(Difference listings)
__________

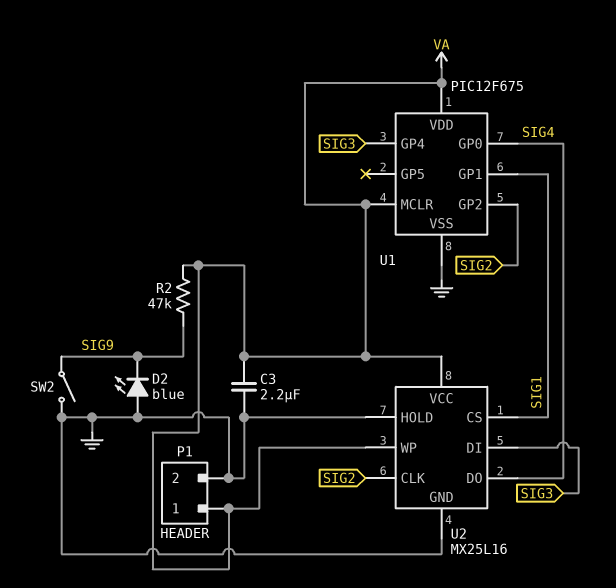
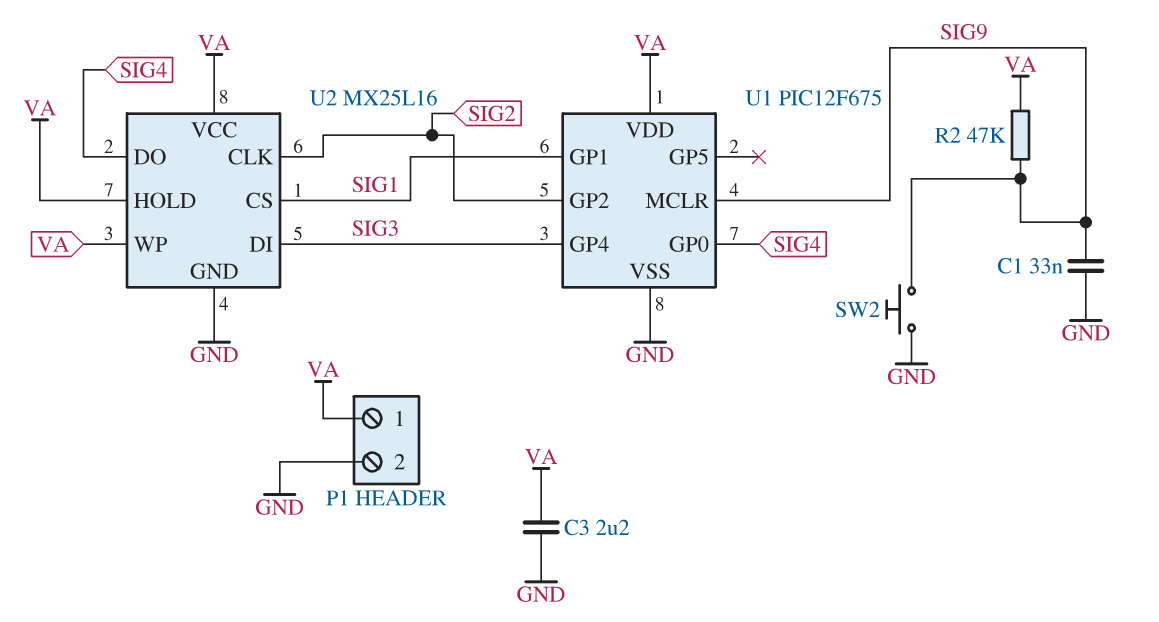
C1: none -> 33nF (GND, SIG9)
D2: LED blue (A GND, K SIG9) -> none
SW2: switch (GND, SIG9) -> button (GND, SIG9)
U1 pin MCLR: VA -> SIG9
U2 pin HOLD: GND -> VA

__________

• _DESCRIPTION OF THE TASK_
Give every line above again exactly, omitting whatever pictures appear.

• _TASK ANSWER_
C1: none -> 33nF (GND, SIG9)
D2: LED blue (A GND, K SIG9) -> none
SW2: switch (GND, SIG9) -> button (GND, SIG9)
U1 pin MCLR: VA -> SIG9
U2 pin HOLD: GND -> VA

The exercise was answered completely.